Your objective: Tally up the lines in the material where the word "AOUT" appears, then give the total and nothing else.

====== Provided data

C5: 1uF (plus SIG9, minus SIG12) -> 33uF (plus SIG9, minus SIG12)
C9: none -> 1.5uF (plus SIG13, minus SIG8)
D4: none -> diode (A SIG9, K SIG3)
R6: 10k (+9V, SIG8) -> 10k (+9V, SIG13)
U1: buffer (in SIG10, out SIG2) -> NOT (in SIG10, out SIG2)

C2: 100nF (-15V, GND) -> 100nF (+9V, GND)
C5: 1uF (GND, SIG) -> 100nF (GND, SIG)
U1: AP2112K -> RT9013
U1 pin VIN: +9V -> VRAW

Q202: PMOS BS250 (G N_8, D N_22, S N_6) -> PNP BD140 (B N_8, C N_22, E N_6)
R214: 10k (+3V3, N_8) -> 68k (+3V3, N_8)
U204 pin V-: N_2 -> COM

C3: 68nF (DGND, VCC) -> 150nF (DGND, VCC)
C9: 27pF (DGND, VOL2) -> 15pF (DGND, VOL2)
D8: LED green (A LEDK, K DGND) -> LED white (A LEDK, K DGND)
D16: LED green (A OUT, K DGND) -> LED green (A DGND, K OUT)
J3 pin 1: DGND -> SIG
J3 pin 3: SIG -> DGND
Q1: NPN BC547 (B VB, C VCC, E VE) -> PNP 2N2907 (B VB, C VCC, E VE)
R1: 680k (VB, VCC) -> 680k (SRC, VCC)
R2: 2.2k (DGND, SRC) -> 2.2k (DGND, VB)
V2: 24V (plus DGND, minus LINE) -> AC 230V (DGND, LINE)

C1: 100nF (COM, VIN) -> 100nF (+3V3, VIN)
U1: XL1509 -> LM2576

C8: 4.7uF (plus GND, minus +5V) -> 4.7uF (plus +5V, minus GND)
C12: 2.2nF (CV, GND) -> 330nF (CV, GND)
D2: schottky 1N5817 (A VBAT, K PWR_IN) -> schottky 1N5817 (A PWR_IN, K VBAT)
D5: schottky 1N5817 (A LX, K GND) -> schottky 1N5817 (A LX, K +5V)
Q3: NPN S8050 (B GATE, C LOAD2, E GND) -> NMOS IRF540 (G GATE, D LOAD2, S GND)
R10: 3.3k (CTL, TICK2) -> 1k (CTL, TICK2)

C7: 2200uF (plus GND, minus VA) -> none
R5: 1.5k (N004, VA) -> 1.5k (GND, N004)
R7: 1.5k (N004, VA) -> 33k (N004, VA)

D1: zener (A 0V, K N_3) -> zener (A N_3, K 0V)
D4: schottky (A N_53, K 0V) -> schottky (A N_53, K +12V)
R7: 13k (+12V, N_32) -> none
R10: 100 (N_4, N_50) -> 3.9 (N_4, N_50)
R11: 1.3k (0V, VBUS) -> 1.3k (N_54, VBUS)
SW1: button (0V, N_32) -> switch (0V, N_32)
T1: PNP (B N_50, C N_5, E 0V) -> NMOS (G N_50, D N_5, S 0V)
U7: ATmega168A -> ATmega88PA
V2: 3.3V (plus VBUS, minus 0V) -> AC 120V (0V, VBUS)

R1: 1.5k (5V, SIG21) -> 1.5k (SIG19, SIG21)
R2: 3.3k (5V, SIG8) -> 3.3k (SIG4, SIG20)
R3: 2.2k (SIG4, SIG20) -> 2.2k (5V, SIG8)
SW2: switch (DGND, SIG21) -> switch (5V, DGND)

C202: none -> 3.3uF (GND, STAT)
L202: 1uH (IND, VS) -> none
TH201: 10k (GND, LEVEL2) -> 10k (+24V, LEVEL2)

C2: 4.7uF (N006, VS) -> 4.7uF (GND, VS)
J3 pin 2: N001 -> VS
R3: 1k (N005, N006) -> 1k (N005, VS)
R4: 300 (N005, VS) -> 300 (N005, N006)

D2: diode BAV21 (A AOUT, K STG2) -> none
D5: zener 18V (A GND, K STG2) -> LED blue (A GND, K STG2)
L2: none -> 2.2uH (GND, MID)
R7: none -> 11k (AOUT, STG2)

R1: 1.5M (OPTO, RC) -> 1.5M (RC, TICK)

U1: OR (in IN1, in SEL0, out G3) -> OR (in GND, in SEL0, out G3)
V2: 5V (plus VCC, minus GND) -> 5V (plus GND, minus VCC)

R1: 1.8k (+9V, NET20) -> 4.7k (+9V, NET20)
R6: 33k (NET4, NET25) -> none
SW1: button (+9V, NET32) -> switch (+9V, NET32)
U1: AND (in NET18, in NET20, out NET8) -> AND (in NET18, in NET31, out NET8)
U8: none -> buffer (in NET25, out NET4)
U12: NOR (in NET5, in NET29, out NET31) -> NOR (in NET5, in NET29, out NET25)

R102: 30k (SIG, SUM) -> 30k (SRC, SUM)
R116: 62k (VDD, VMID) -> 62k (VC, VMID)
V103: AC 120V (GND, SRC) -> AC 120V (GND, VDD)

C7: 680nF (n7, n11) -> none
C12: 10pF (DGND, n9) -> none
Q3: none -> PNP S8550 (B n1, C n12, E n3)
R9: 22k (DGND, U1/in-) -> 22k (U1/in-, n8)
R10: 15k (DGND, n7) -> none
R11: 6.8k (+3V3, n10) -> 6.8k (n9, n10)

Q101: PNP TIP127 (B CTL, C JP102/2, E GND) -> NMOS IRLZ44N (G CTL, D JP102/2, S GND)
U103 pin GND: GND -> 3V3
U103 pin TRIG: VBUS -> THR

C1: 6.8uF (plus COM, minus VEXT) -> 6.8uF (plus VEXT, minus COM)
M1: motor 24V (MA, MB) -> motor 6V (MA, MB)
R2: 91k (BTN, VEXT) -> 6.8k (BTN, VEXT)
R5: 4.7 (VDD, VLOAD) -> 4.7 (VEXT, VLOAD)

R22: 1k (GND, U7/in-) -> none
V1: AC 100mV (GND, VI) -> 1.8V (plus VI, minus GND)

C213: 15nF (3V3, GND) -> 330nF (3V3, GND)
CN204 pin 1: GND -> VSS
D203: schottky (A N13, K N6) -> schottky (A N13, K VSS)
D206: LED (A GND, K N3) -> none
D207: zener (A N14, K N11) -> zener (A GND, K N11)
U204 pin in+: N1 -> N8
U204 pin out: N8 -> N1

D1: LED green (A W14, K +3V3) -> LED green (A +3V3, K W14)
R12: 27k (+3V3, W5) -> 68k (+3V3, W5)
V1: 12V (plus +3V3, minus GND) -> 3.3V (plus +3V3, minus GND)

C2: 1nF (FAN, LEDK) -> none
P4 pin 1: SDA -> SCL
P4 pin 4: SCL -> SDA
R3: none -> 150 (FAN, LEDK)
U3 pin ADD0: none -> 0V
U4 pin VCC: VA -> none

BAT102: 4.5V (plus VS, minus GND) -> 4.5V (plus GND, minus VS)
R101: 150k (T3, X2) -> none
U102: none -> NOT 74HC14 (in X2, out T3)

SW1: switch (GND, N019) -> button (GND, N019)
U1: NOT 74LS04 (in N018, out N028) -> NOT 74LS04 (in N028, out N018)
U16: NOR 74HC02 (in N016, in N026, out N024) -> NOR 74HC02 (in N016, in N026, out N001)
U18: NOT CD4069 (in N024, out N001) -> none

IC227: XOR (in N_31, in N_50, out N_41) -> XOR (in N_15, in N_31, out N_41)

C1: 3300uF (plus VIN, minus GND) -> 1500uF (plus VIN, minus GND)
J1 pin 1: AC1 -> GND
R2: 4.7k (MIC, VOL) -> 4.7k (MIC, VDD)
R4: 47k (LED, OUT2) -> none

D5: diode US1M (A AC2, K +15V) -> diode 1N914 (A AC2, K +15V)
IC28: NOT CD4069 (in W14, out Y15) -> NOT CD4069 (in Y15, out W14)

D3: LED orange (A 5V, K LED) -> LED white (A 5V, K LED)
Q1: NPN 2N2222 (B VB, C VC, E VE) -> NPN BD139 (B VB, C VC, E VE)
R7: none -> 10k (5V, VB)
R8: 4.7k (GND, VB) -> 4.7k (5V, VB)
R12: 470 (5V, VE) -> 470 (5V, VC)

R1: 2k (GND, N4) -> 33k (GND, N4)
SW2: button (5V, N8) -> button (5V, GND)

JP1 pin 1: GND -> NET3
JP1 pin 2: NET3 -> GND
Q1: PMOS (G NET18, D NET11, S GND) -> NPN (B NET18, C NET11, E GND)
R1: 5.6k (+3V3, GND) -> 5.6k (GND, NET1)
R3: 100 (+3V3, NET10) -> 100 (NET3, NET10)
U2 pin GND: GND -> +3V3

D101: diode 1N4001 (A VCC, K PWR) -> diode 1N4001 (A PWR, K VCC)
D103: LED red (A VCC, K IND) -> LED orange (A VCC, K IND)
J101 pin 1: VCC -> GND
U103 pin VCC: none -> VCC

============

Task response: 2